The data –
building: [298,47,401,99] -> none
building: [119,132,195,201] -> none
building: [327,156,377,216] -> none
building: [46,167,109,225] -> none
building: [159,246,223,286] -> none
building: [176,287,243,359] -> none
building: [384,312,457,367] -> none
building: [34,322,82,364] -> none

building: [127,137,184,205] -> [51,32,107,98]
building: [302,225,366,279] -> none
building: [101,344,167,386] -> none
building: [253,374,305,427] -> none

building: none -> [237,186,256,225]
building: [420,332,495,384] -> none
* * *
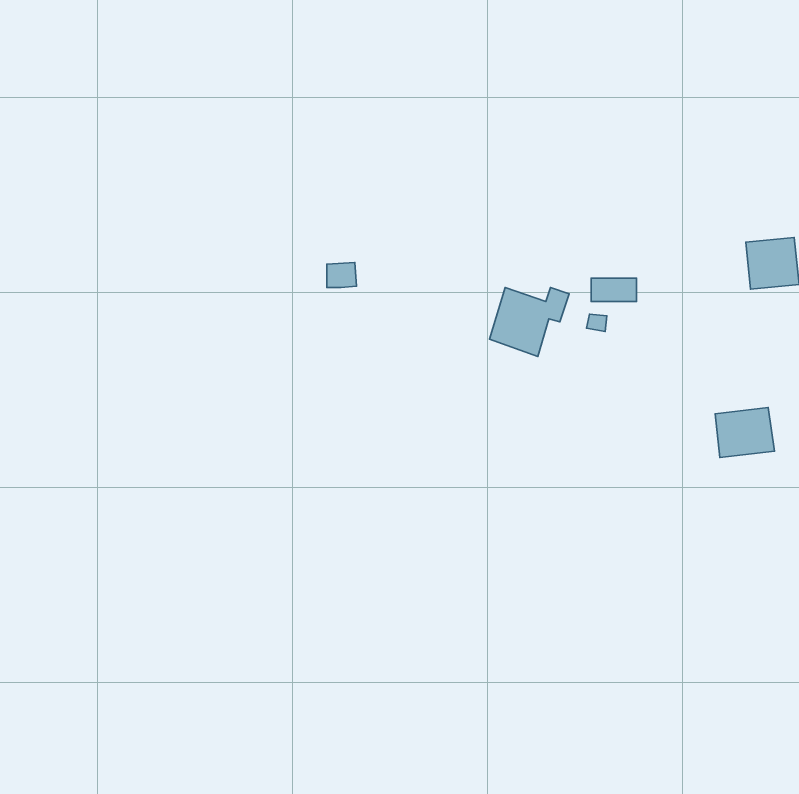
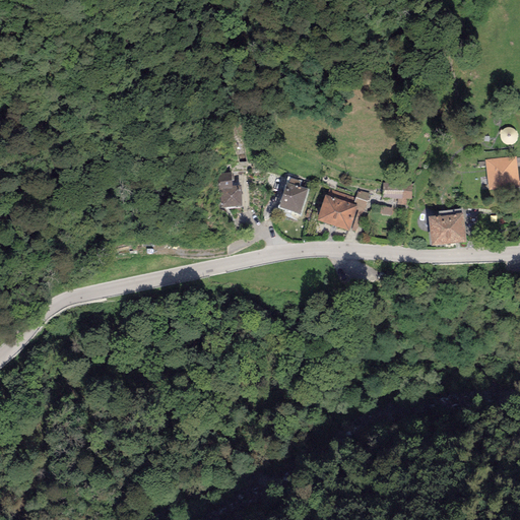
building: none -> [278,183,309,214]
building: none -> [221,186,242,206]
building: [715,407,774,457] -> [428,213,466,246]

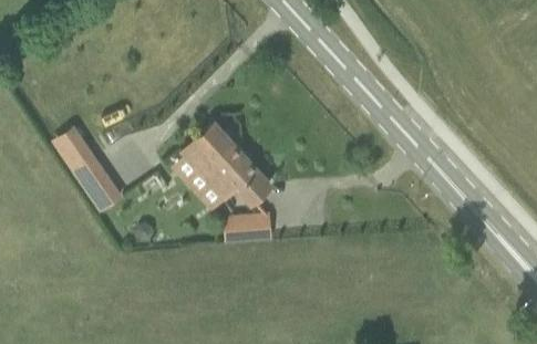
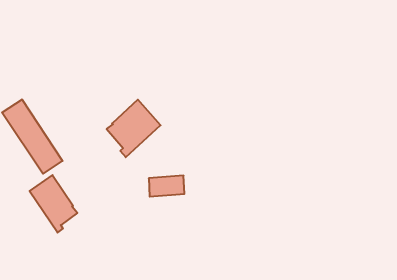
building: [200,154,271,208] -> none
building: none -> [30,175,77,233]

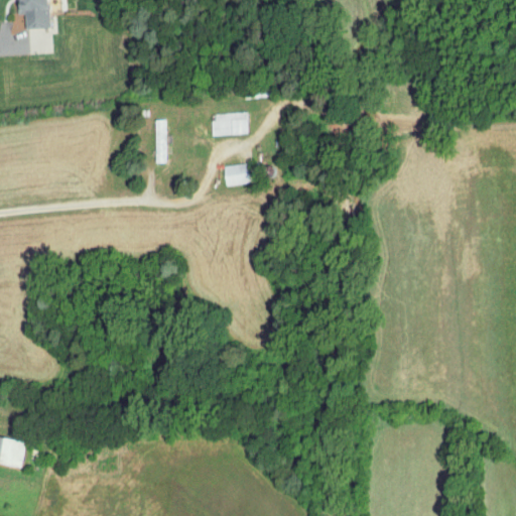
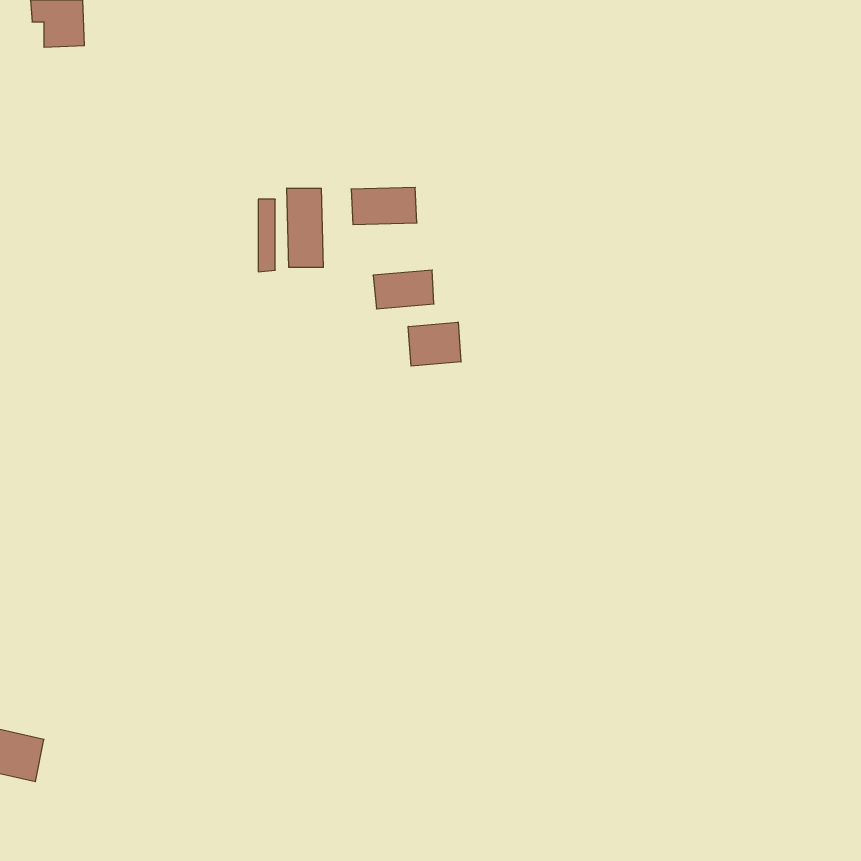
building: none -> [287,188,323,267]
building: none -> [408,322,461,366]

Problem description – In the listing above, find the line holding "building: [176,287,243,359] -> none" and the line holding "building: [420,332,495,384] -> none", then output those two lines and every line between them exactly.

Written solution –
building: [176,287,243,359] -> none
building: [384,312,457,367] -> none
building: [34,322,82,364] -> none

building: [127,137,184,205] -> [51,32,107,98]
building: [302,225,366,279] -> none
building: [101,344,167,386] -> none
building: [253,374,305,427] -> none

building: none -> [237,186,256,225]
building: [420,332,495,384] -> none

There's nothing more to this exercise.